### ABOUT THIS TASK
Once you find the line with "none -> grey tile G10 level 2" in the listing below, please repeat it and every later line exactly, through the last one, without pictures.

[[ RECORDS FOR THE TASK, beginning ]]

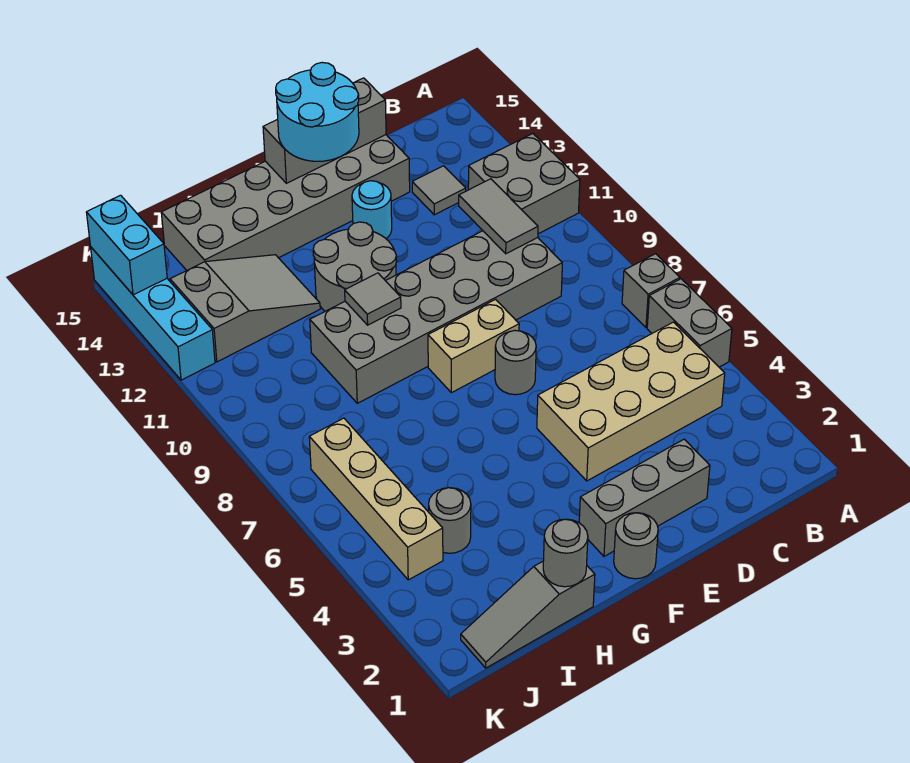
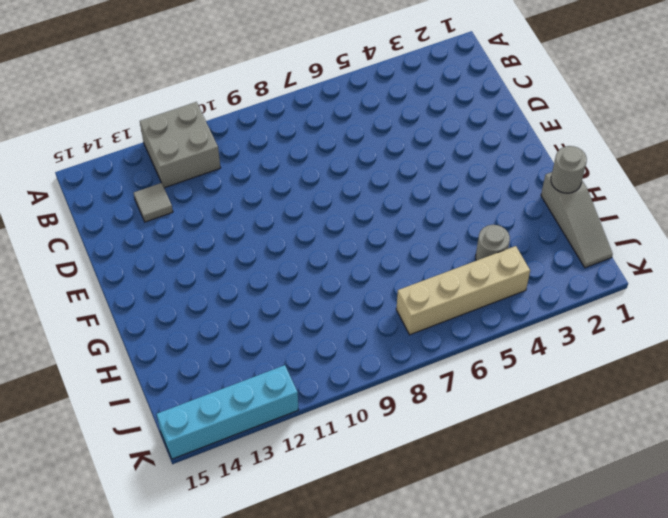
none -> grey brick A5:A6 level 1
none -> grey brick A7 level 1
none -> tan brick B4:E5 level 1

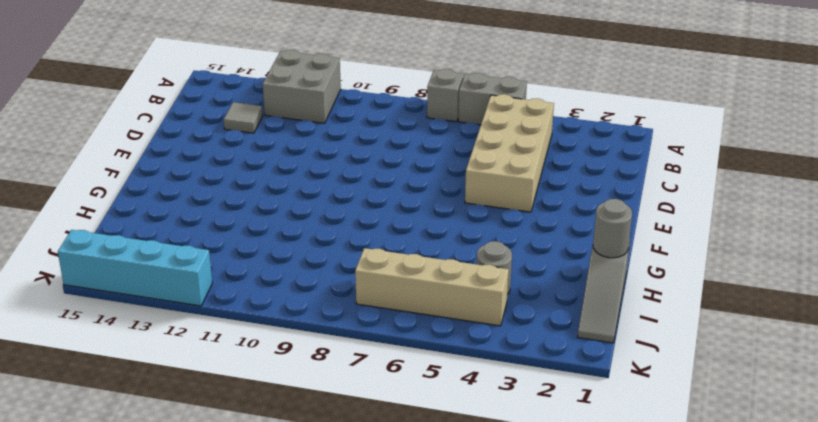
none -> grey brick C9:H10 level 1
none -> grey brick D2:F2 level 1
none -> grey brick D14:I15 level 1

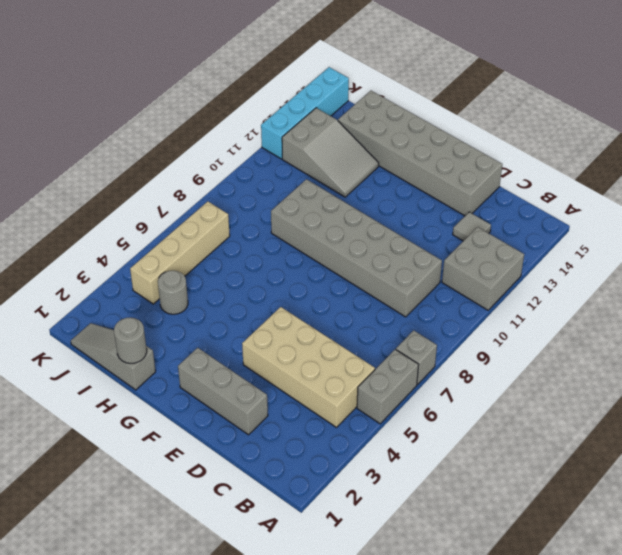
none -> grey round brick E7 level 1
none -> tan brick E8:F8 level 1
none -> cyan round brick E13 level 1

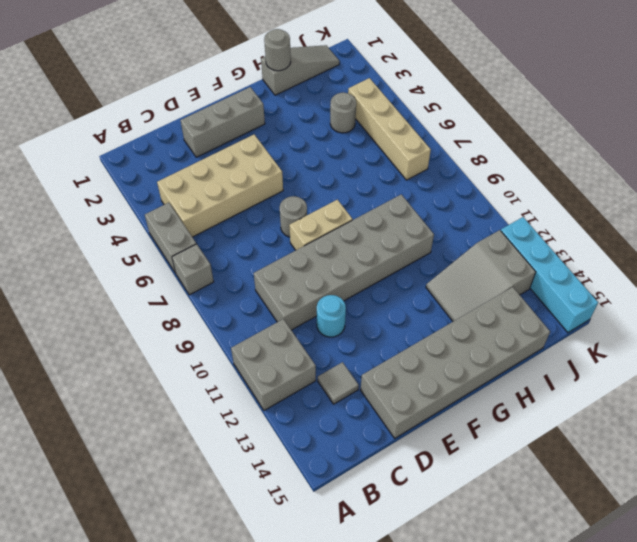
cyan round brick D11 level 1 -> cyan round brick E13 level 1
none -> grey round brick F1 level 1
none -> grey round brick F11:G12 level 1
none -> grey tile C10:C11 level 2

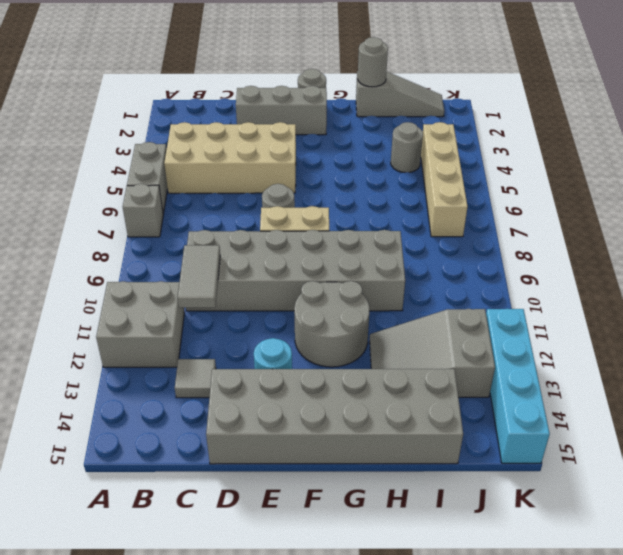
none -> grey brick D15:F15 level 2
none -> grey tile G10 level 2
none -> cyan brick K14:K15 level 2

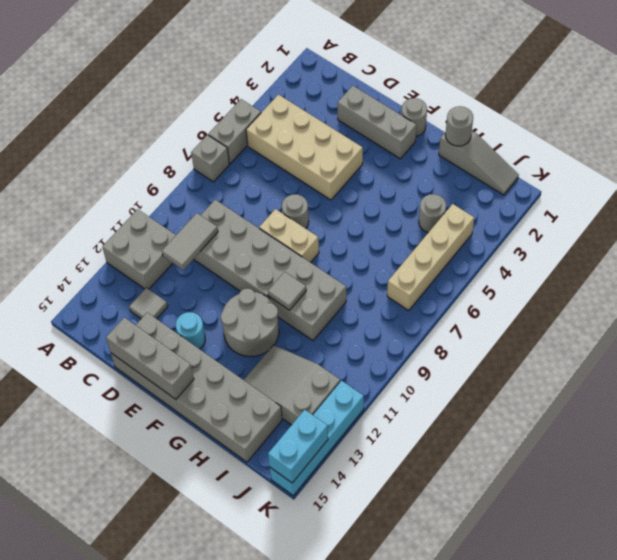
none -> cyan round brick E14:F15 level 3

[[ RECORDS FOR THE TASK, end ]]

### PROBLEM SOLUTION
none -> grey tile G10 level 2
none -> cyan brick K14:K15 level 2

none -> cyan round brick E14:F15 level 3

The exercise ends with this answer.